● WHAT IS REQUIRED
Reproduce the listing below word for word, with no pictures.

══════════

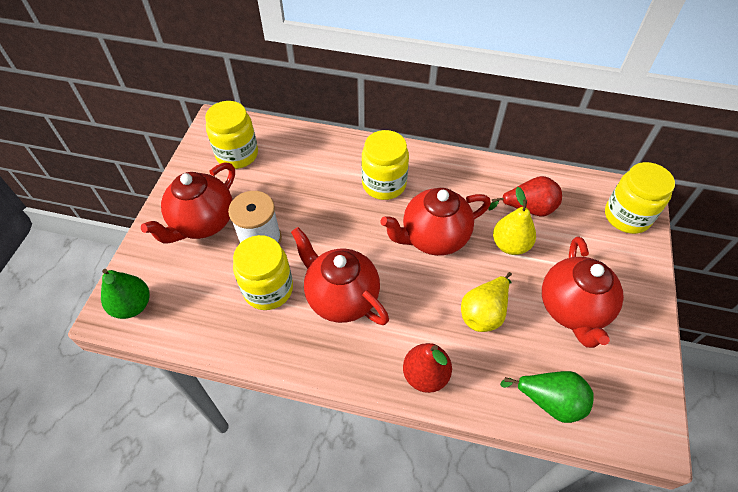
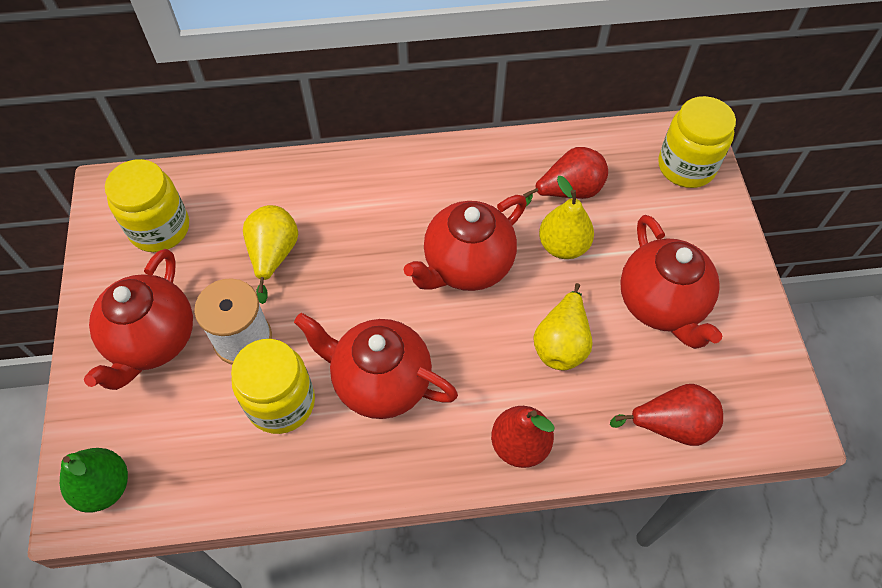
camera: 20 degrees left, 5 degrees up
(302, 192) = (273, 255): none -> yellow pear
(384, 184) = (377, 212): yellow jar -> none
(549, 401) = (671, 425): green pear -> red pear

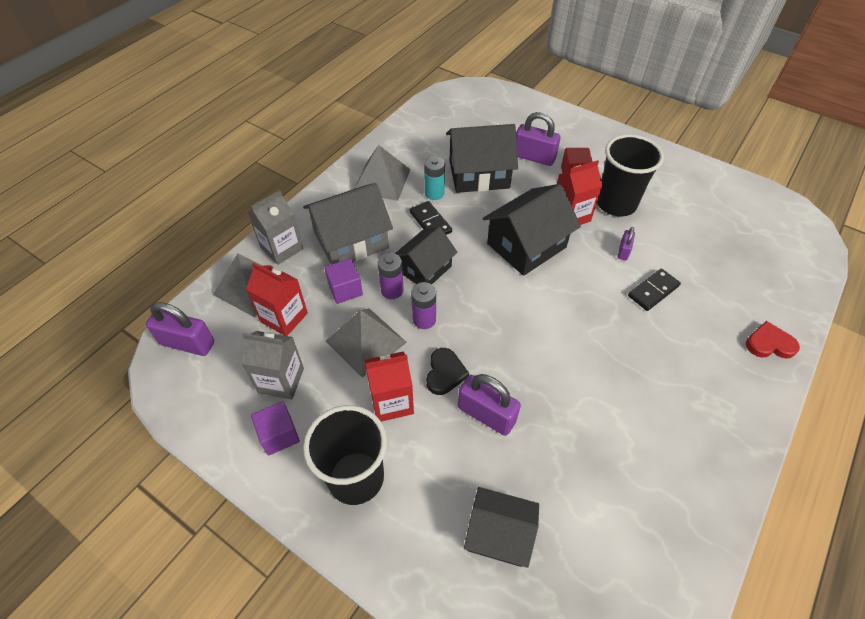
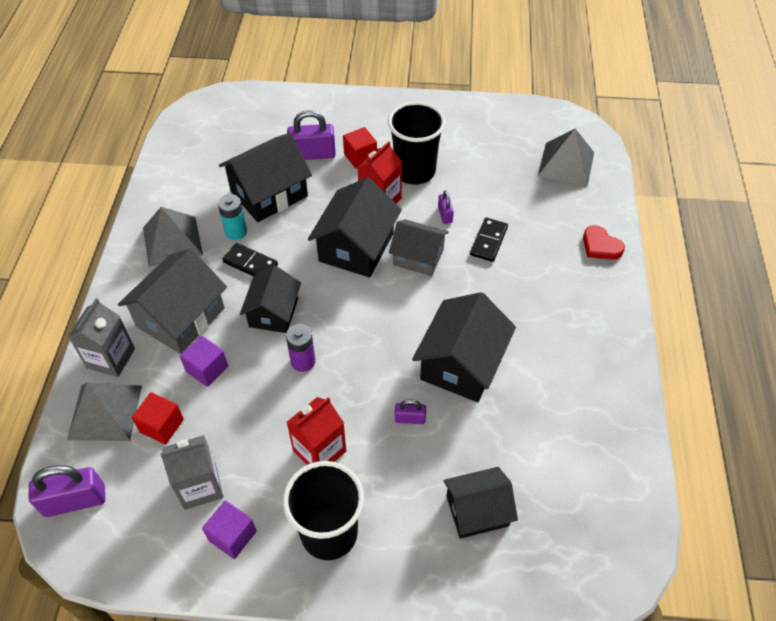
camera: 30 degrees left, 0 degrees up
(284, 317) = (162, 426): red carton -> red cube
(365, 341) = (260, 409): grey pyramid -> grey pyramid (566, 164)
(392, 290) = (254, 348): purple battery -> none
(445, 373) = (352, 401): black heart -> none
(486, 414) = (410, 419): purple padlock -> purple padlock, size x0.53
(563, 389) = (461, 364): none -> black house
(577, 277) = (418, 257): none -> grey house
(769, 344) = (600, 246): red heart -> red heart turned 105 degrees counterclockwise

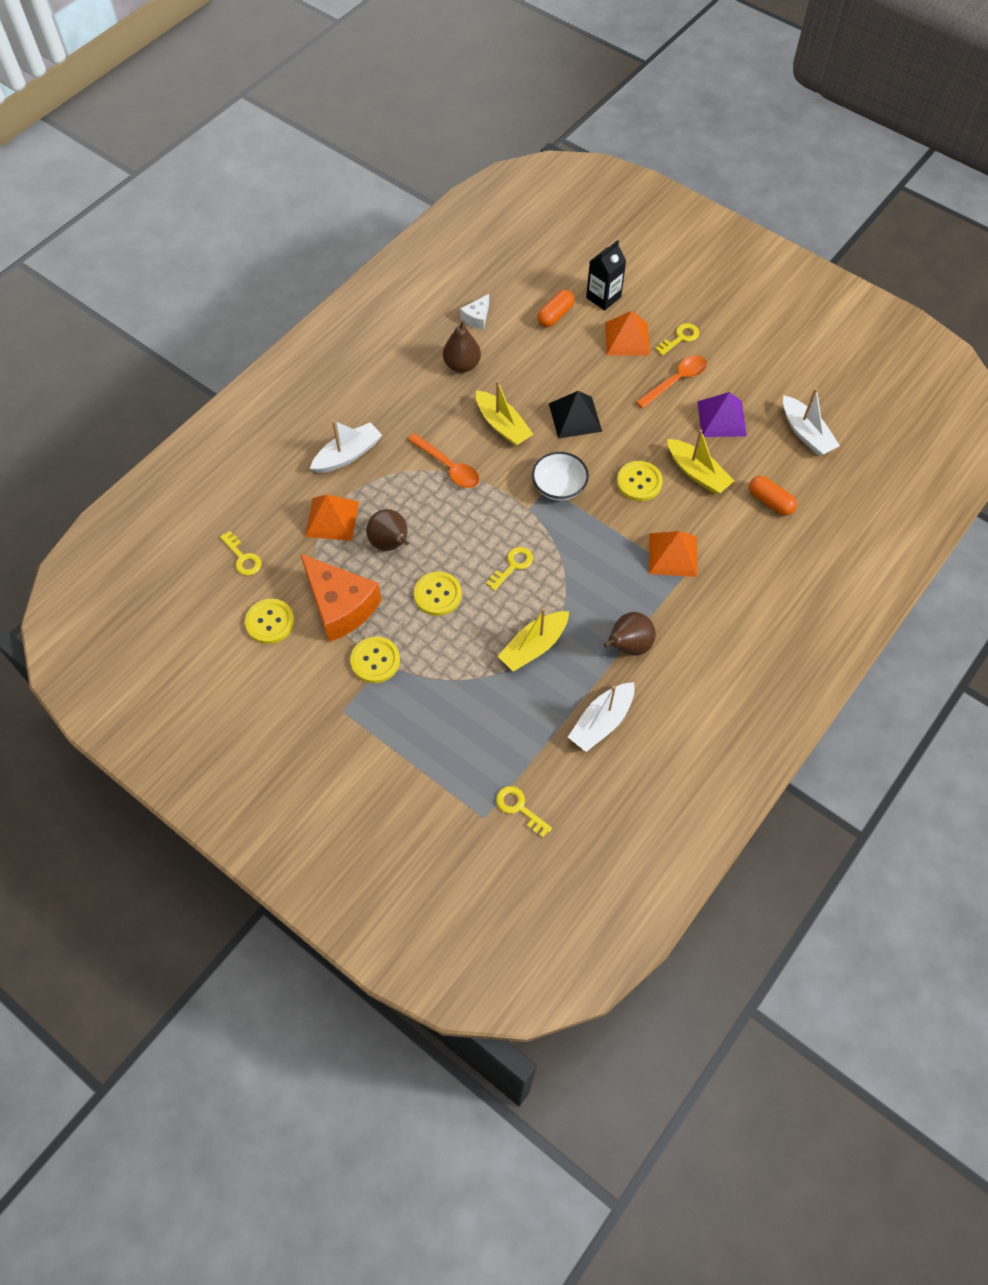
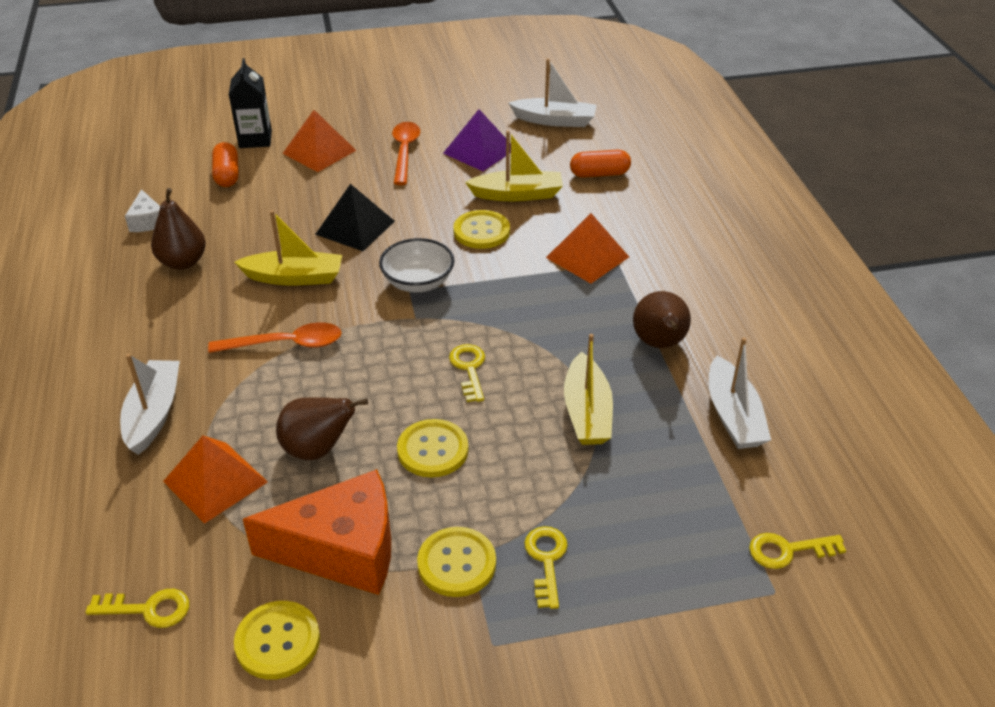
camera: 50 degrees left, 20 degrees down
(680, 338) = (365, 125): yellow key -> yellow key (546, 560)

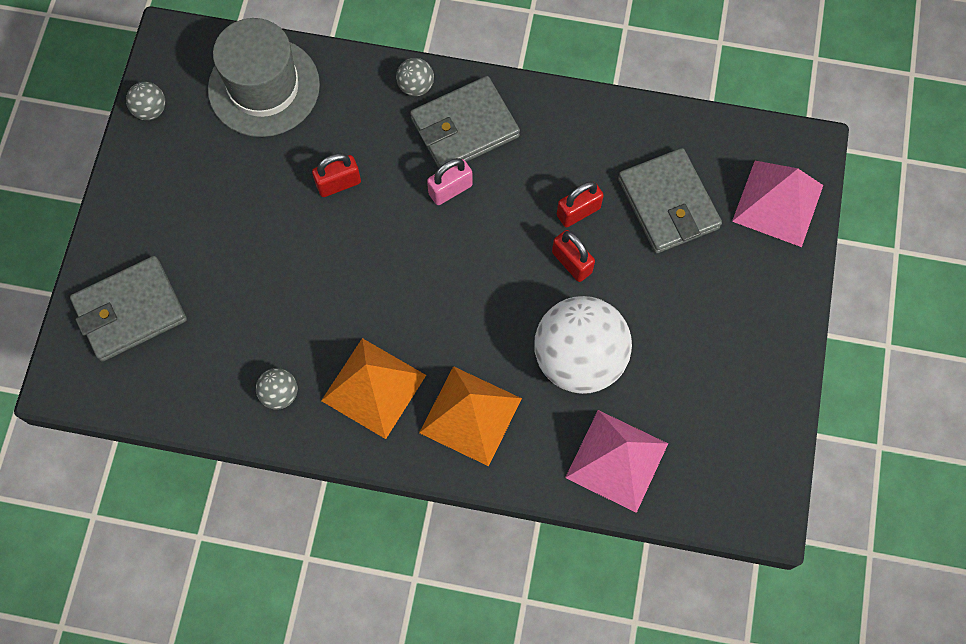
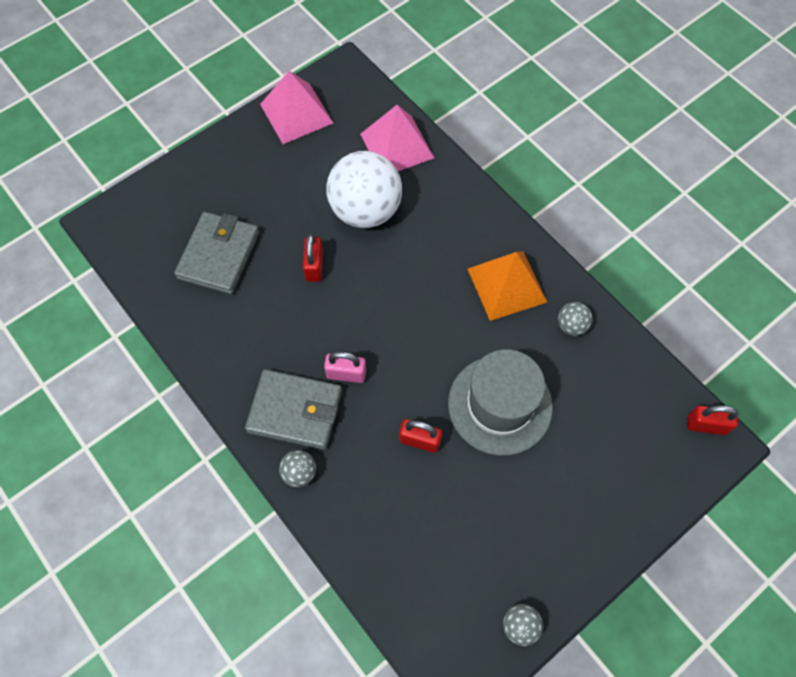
camera: 140 degrees left, 5 degrees down
(130, 311) = (641, 461): grey wallet -> none
(264, 87) = (413, 570): grey hat -> grey hat (500, 405)
(470, 415) = (459, 226): orange pyramid -> none
(578, 212) = (278, 293): red padlock -> red padlock (706, 425)
(777, 203) = (156, 206): pink pyramid -> pink pyramid (296, 113)

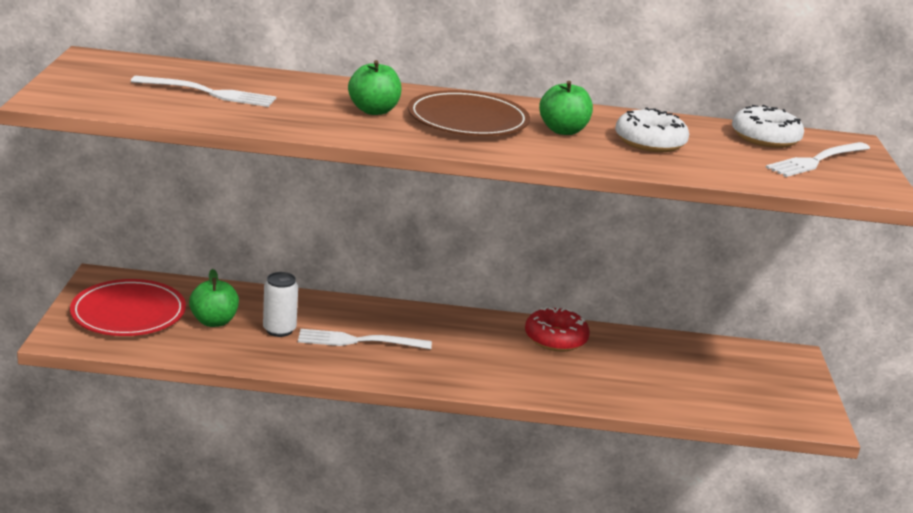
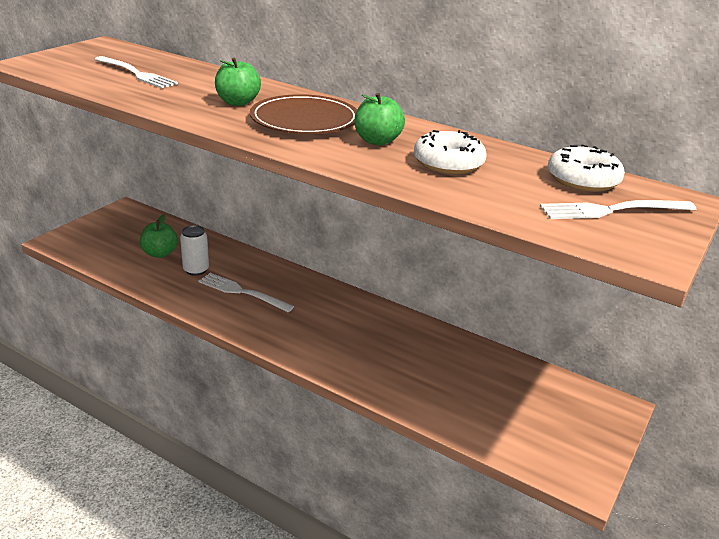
camera: 30 degrees right, 5 degrees up
(128, 313) = (114, 235): red plate -> none
(555, 338) = (400, 330): red donut -> none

══════════

● RESPONSE TO THIS EXERCISE
camera: 20 degrees left, 5 degrees up
(302, 192) = (273, 255): none -> yellow pear
(384, 184) = (377, 212): yellow jar -> none
(549, 401) = (671, 425): green pear -> red pear

camera: 30 degrees left, 0 degrees up
(284, 317) = (162, 426): red carton -> red cube
(365, 341) = (260, 409): grey pyramid -> grey pyramid (566, 164)
(392, 290) = (254, 348): purple battery -> none
(445, 373) = (352, 401): black heart -> none
(486, 414) = (410, 419): purple padlock -> purple padlock, size x0.53
(563, 389) = (461, 364): none -> black house
(577, 277) = (418, 257): none -> grey house
(769, 344) = (600, 246): red heart -> red heart turned 105 degrees counterclockwise

camera: 50 degrees left, 20 degrees down
(680, 338) = (365, 125): yellow key -> yellow key (546, 560)

camera: 140 degrees left, 5 degrees down
(130, 311) = (641, 461): grey wallet -> none
(264, 87) = (413, 570): grey hat -> grey hat (500, 405)
(470, 415) = (459, 226): orange pyramid -> none
(578, 212) = (278, 293): red padlock -> red padlock (706, 425)
(777, 203) = (156, 206): pink pyramid -> pink pyramid (296, 113)

camera: 30 degrees right, 5 degrees up
(128, 313) = (114, 235): red plate -> none
(555, 338) = (400, 330): red donut -> none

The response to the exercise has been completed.